[The data — start]

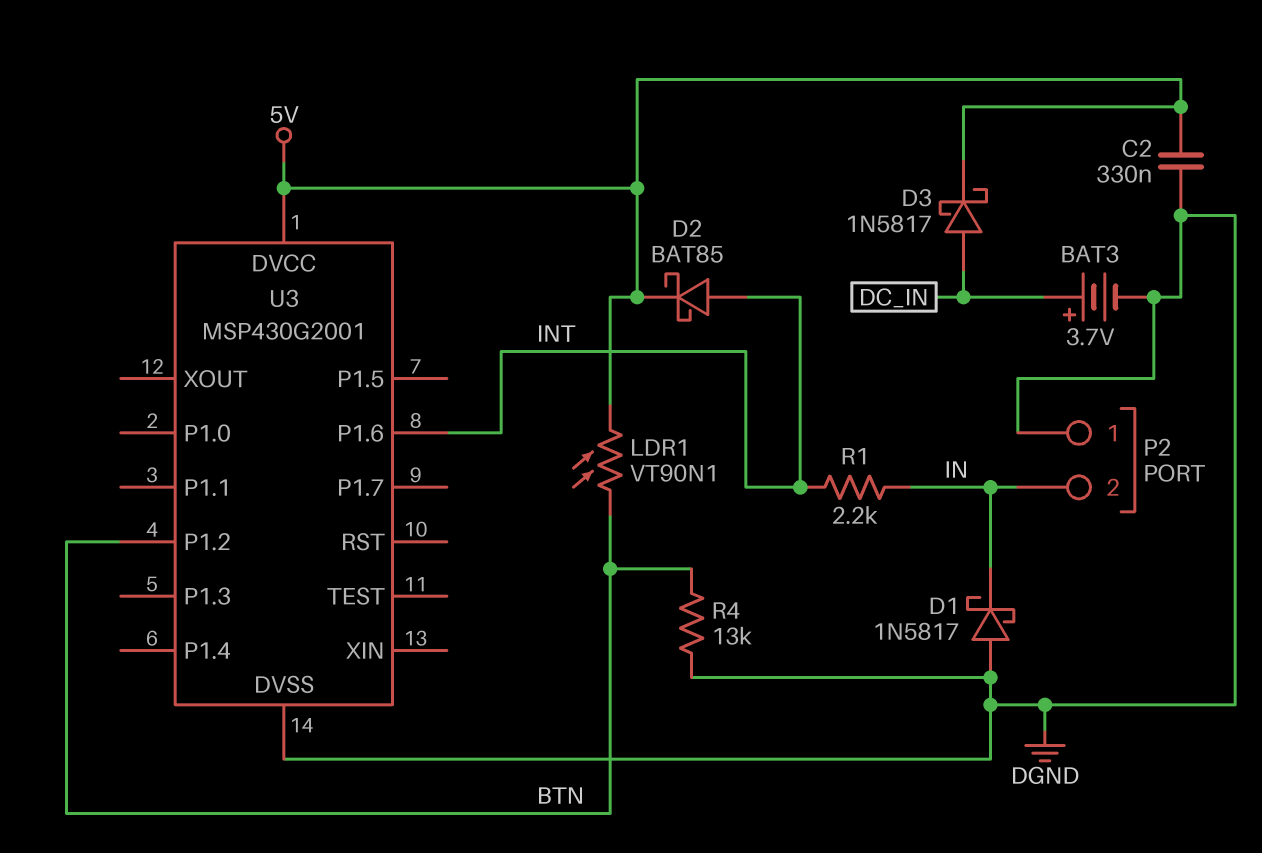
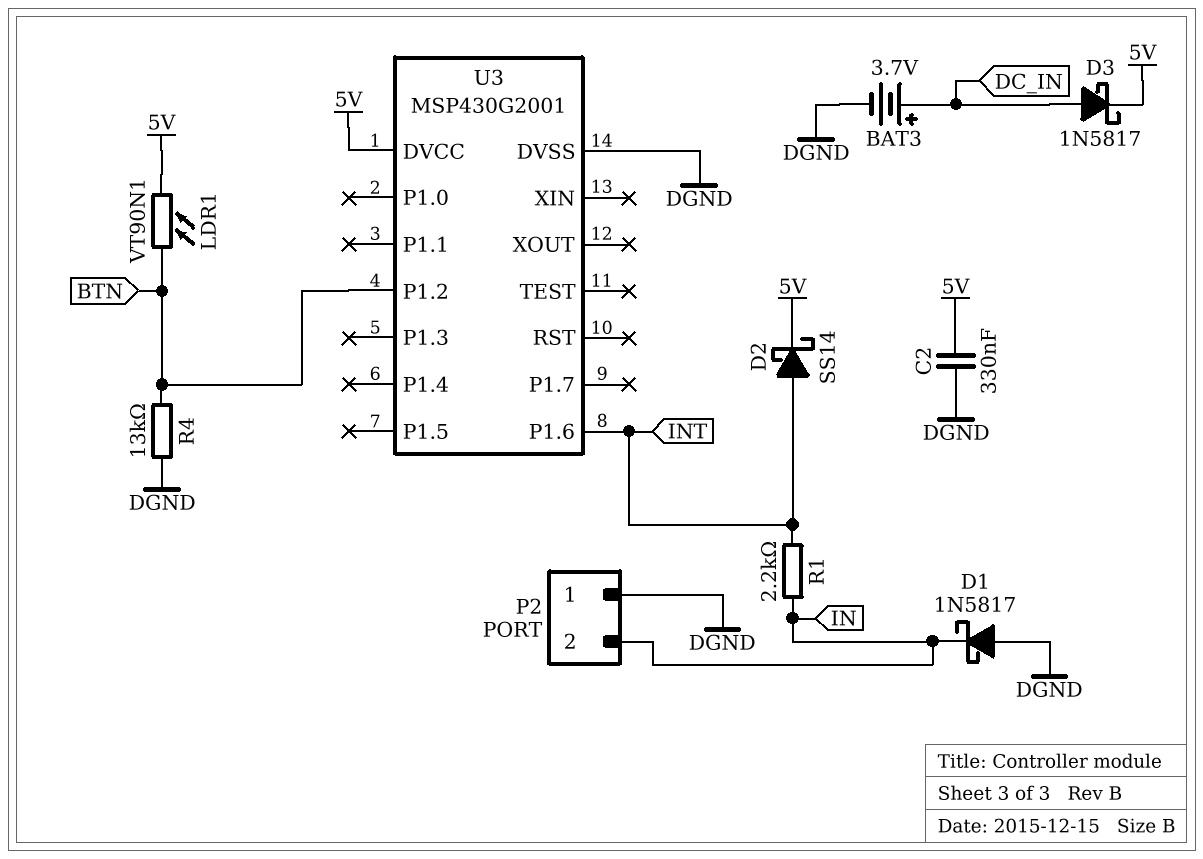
D2: schottky BAT85 (A INT, K 5V) -> schottky SS14 (A INT, K 5V)

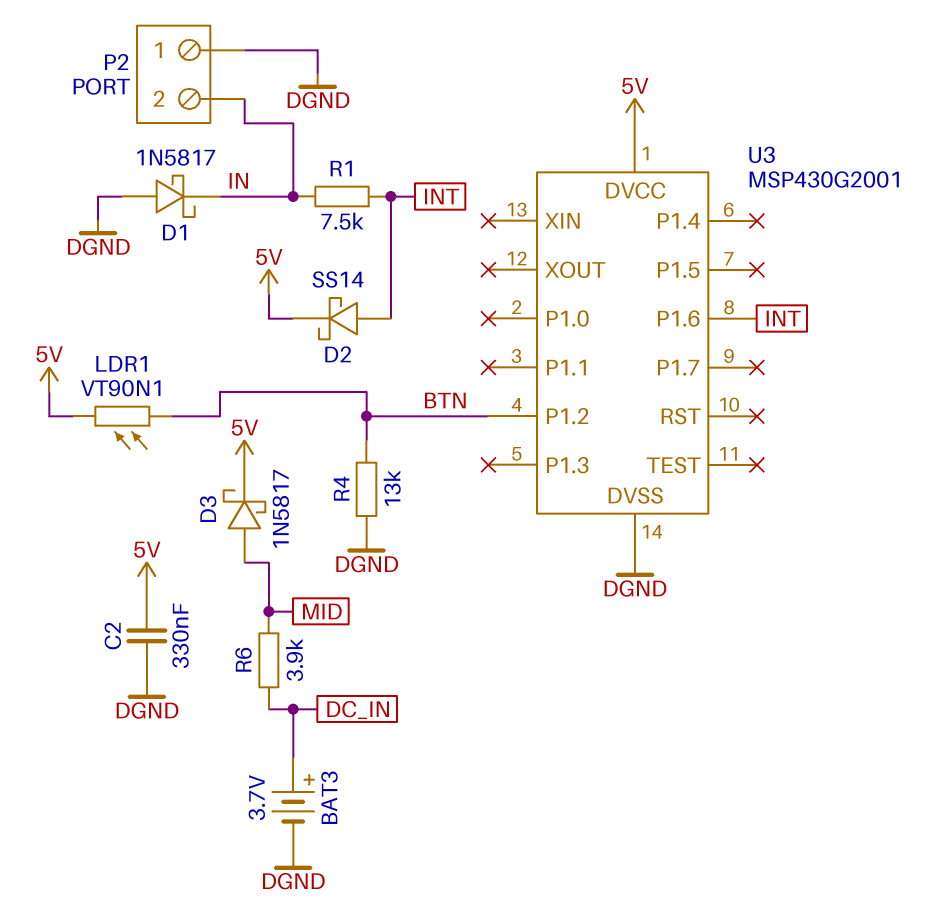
D3: schottky 1N5817 (A DC_IN, K 5V) -> schottky 1N5817 (A MID, K 5V)
R1: 2.2k (IN, INT) -> 7.5k (IN, INT)
R6: none -> 3.9k (DC_IN, MID)

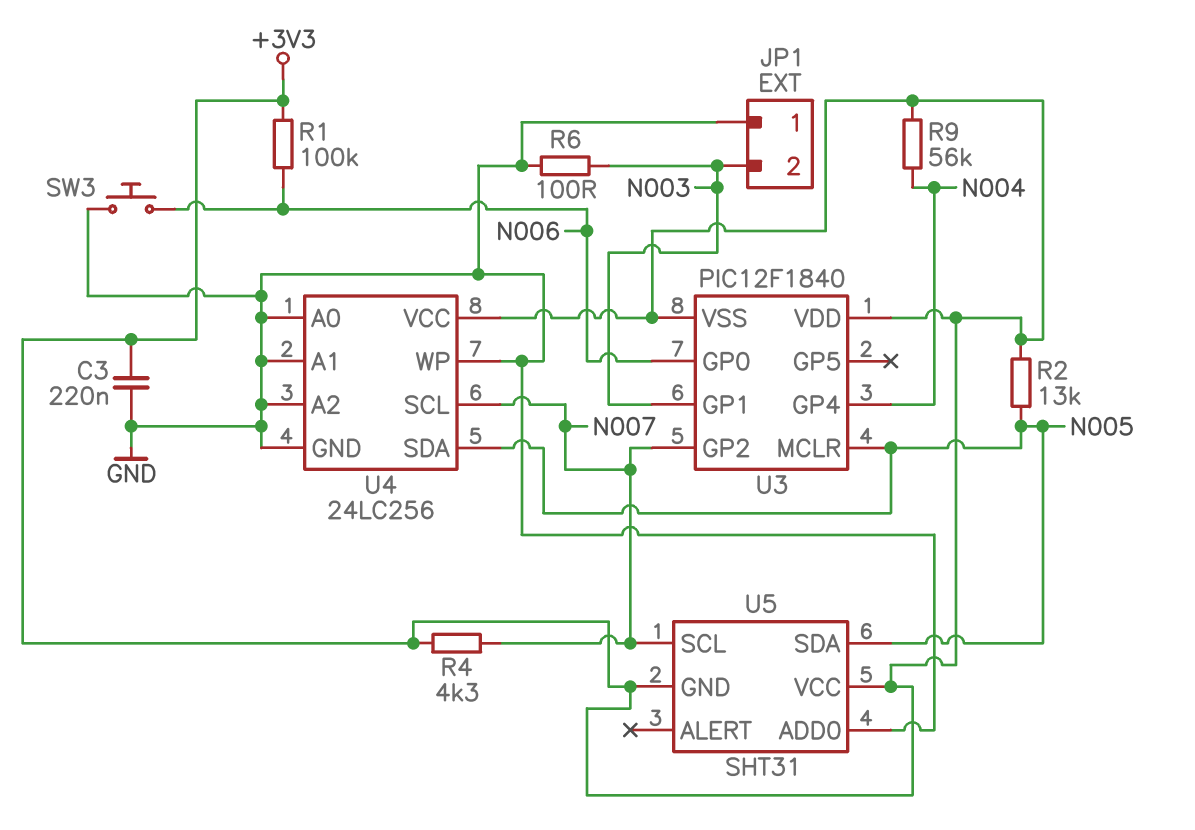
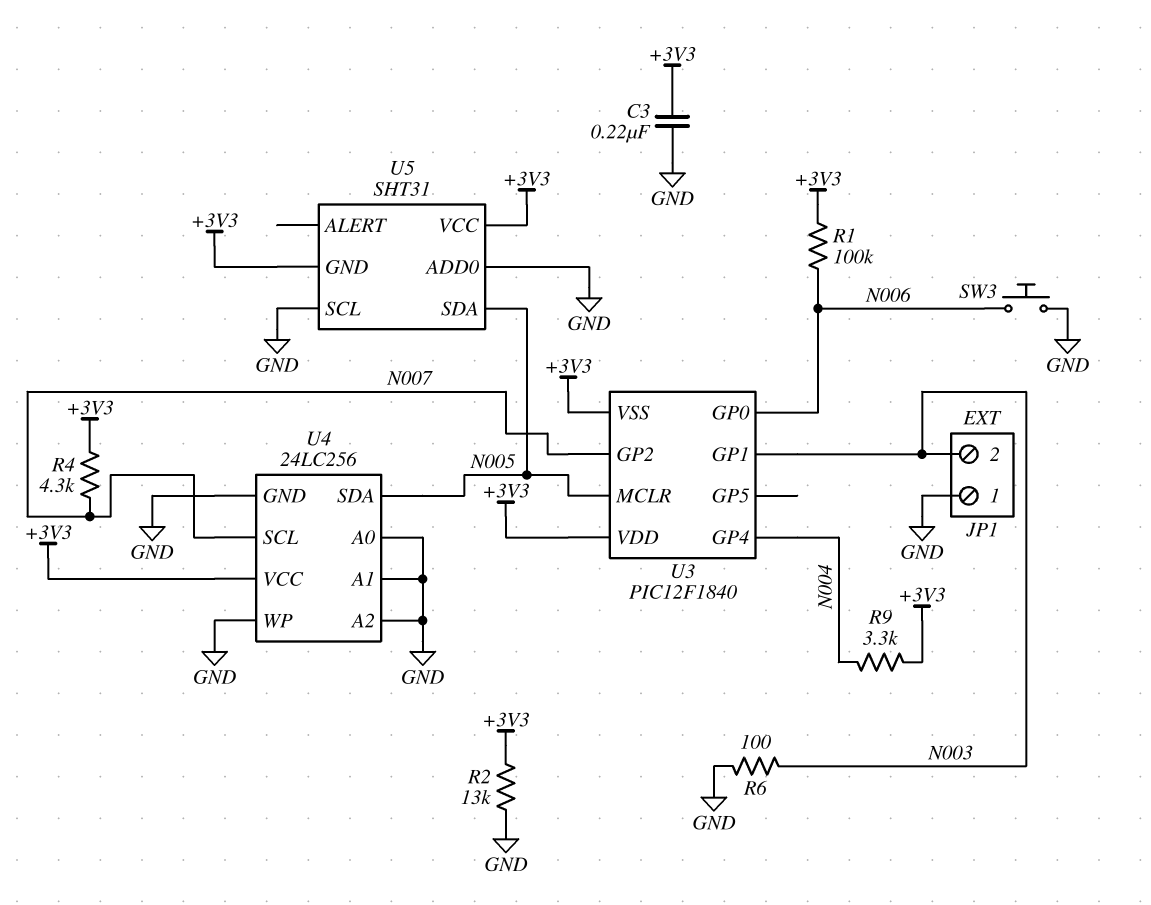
R2: 13k (+3V3, N005) -> 13k (+3V3, GND)
R9: 56k (+3V3, N004) -> 3.3k (+3V3, N004)
U5 pin SCL: N007 -> GND

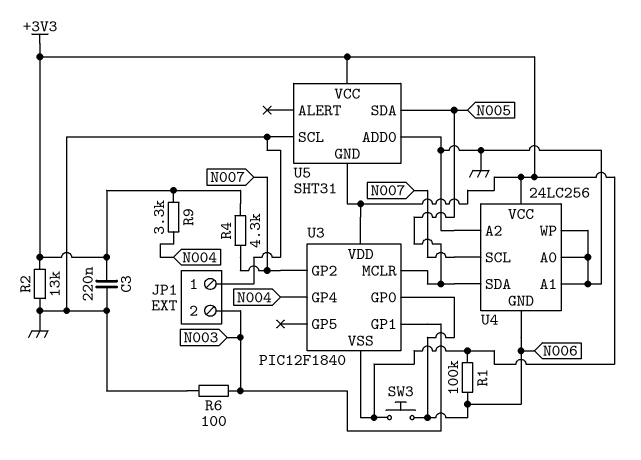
SW3: button (GND, N006) -> button (+3V3, N006)
U4 pin GND: GND -> N006

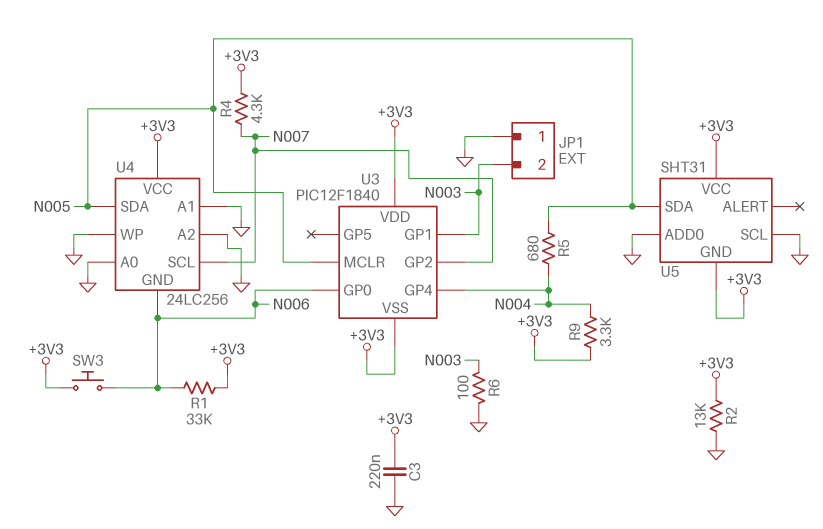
R1: 100k (+3V3, N006) -> 33k (+3V3, N006)
R5: none -> 680 (N004, N005)

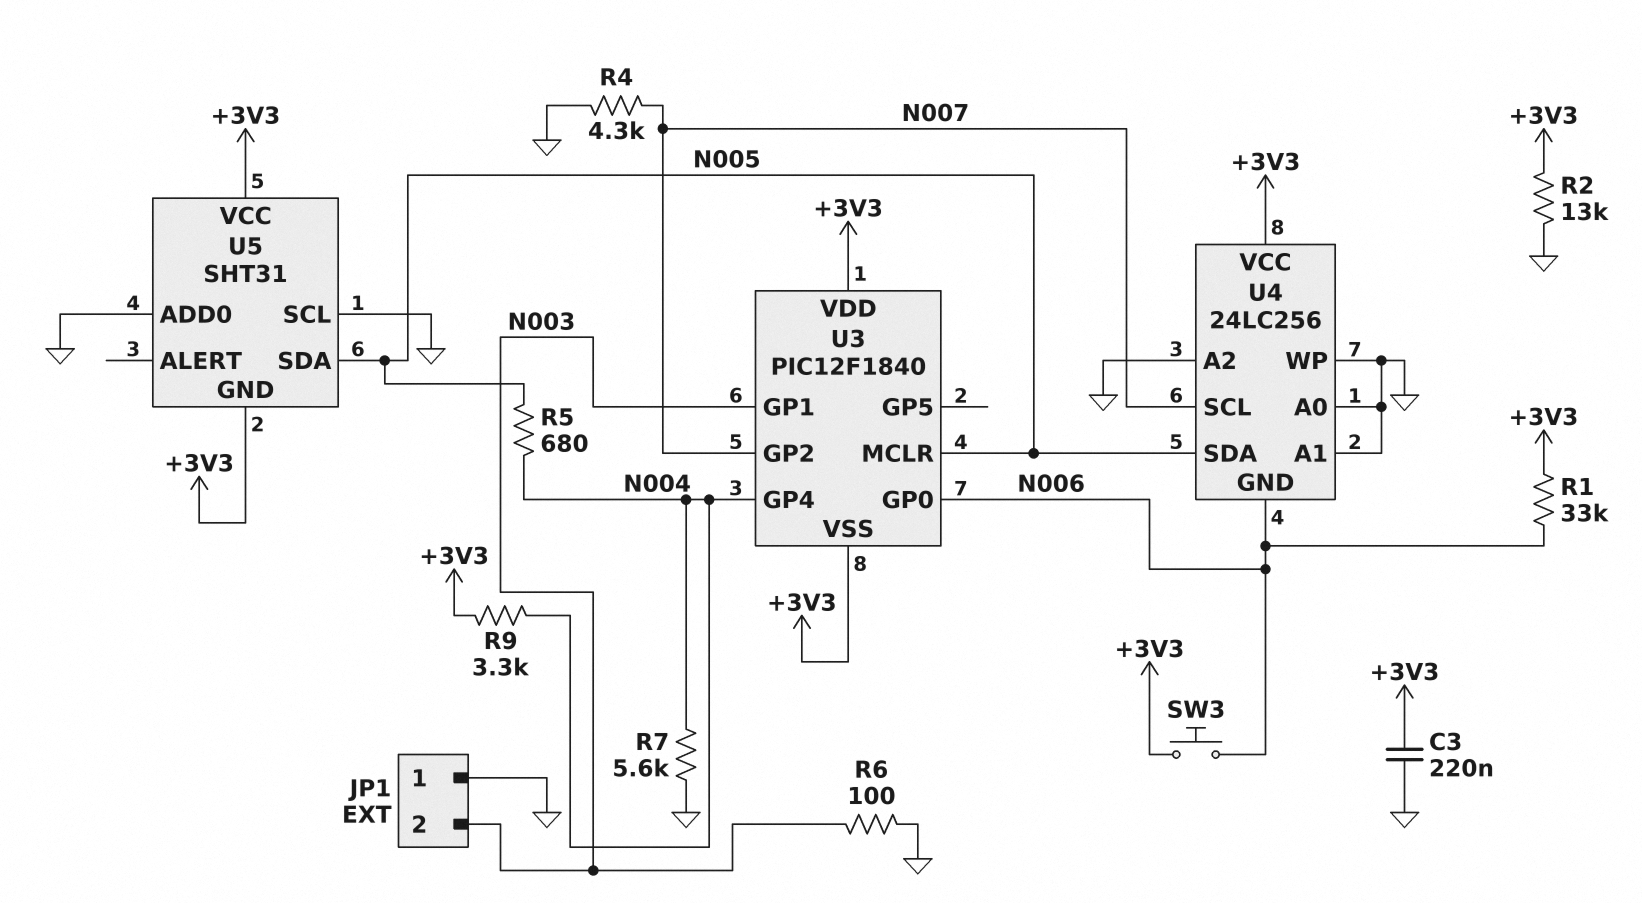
R4: 4.3k (+3V3, N007) -> 4.3k (GND, N007)
R7: none -> 5.6k (GND, N004)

[The data — finish]

● Your assignment: Print all records word for word, no images.

● Result of this task:
D2: schottky BAT85 (A INT, K 5V) -> schottky SS14 (A INT, K 5V)

D3: schottky 1N5817 (A DC_IN, K 5V) -> schottky 1N5817 (A MID, K 5V)
R1: 2.2k (IN, INT) -> 7.5k (IN, INT)
R6: none -> 3.9k (DC_IN, MID)

R2: 13k (+3V3, N005) -> 13k (+3V3, GND)
R9: 56k (+3V3, N004) -> 3.3k (+3V3, N004)
U5 pin SCL: N007 -> GND

SW3: button (GND, N006) -> button (+3V3, N006)
U4 pin GND: GND -> N006

R1: 100k (+3V3, N006) -> 33k (+3V3, N006)
R5: none -> 680 (N004, N005)

R4: 4.3k (+3V3, N007) -> 4.3k (GND, N007)
R7: none -> 5.6k (GND, N004)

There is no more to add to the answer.